Entries provided

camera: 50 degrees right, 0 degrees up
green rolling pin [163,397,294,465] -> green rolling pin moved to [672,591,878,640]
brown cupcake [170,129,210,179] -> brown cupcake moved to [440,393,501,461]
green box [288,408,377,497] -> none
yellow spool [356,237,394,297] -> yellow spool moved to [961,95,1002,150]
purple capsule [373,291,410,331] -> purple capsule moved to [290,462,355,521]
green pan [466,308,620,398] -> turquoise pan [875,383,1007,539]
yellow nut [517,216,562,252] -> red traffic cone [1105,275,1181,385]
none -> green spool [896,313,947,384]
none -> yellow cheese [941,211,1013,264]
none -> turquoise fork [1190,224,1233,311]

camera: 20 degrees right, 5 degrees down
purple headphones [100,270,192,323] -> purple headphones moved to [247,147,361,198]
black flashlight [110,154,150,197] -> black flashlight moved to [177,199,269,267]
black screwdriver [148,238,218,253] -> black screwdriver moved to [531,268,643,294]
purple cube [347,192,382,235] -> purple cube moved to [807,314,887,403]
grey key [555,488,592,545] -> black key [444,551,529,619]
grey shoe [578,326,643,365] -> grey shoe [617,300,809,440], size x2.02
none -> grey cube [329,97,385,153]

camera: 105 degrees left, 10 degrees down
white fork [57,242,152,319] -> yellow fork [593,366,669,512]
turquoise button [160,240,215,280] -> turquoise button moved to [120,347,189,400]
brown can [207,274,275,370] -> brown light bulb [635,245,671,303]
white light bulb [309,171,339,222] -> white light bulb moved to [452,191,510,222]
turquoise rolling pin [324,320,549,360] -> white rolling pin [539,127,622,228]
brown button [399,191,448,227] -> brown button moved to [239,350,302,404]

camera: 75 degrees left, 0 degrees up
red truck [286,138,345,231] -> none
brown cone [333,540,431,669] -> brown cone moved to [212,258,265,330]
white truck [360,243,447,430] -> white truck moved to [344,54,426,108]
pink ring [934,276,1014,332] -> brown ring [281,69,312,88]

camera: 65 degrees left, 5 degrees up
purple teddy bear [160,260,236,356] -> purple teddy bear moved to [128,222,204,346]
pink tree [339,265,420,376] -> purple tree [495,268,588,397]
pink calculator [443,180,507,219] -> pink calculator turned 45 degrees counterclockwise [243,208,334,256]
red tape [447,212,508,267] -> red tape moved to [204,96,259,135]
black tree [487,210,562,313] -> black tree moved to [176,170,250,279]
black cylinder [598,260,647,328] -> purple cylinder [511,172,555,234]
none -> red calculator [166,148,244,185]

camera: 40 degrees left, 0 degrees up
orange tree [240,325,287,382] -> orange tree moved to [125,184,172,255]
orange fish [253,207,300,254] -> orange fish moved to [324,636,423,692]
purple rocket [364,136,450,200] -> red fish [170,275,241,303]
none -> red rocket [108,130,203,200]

Aim of the exercise
Taking the records above, retype every line from the one with "green pan [466,308,620,398]" down to the one with "white fork [57,242,152,319]", exactly and with nothing else.

Solution
green pan [466,308,620,398] -> turquoise pan [875,383,1007,539]
yellow nut [517,216,562,252] -> red traffic cone [1105,275,1181,385]
none -> green spool [896,313,947,384]
none -> yellow cheese [941,211,1013,264]
none -> turquoise fork [1190,224,1233,311]

camera: 20 degrees right, 5 degrees down
purple headphones [100,270,192,323] -> purple headphones moved to [247,147,361,198]
black flashlight [110,154,150,197] -> black flashlight moved to [177,199,269,267]
black screwdriver [148,238,218,253] -> black screwdriver moved to [531,268,643,294]
purple cube [347,192,382,235] -> purple cube moved to [807,314,887,403]
grey key [555,488,592,545] -> black key [444,551,529,619]
grey shoe [578,326,643,365] -> grey shoe [617,300,809,440], size x2.02
none -> grey cube [329,97,385,153]

camera: 105 degrees left, 10 degrees down
white fork [57,242,152,319] -> yellow fork [593,366,669,512]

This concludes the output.